SOURCE RECORDS Block Start
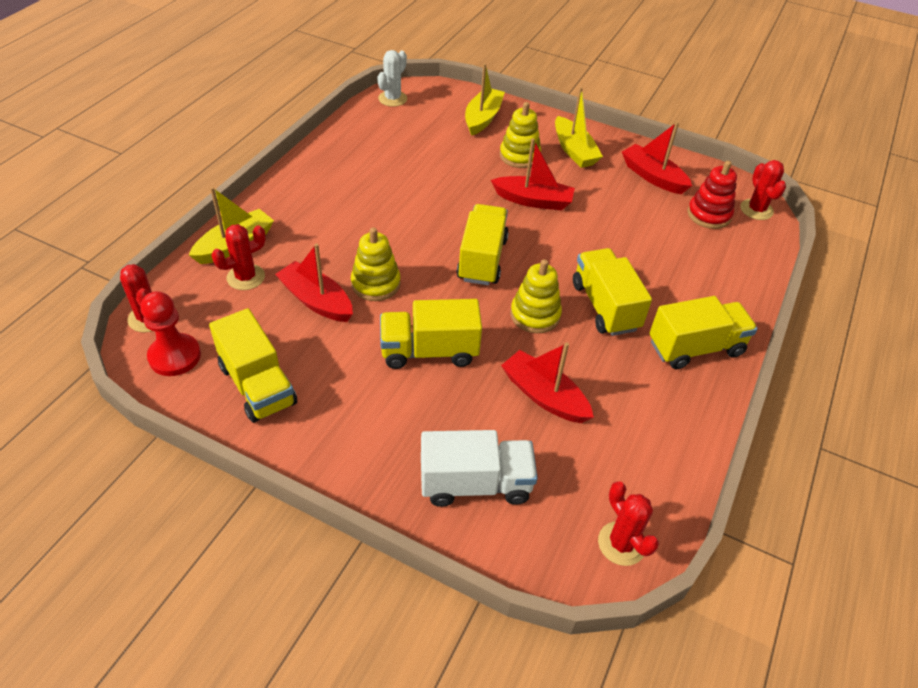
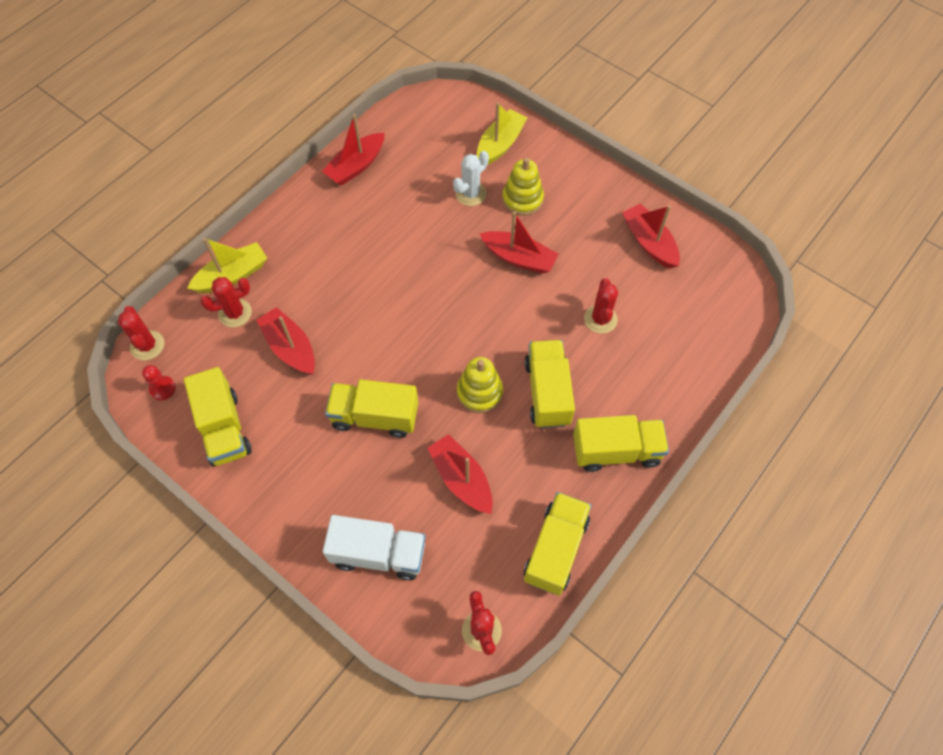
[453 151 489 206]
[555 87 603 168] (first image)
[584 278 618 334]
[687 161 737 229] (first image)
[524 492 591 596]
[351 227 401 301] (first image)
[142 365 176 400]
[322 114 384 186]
SOURCE RECORDS Block End
» TRY IT
Read the entries above, then pull out the lines that include "image".

» RESULT
[555 87 603 168] (first image)
[687 161 737 229] (first image)
[351 227 401 301] (first image)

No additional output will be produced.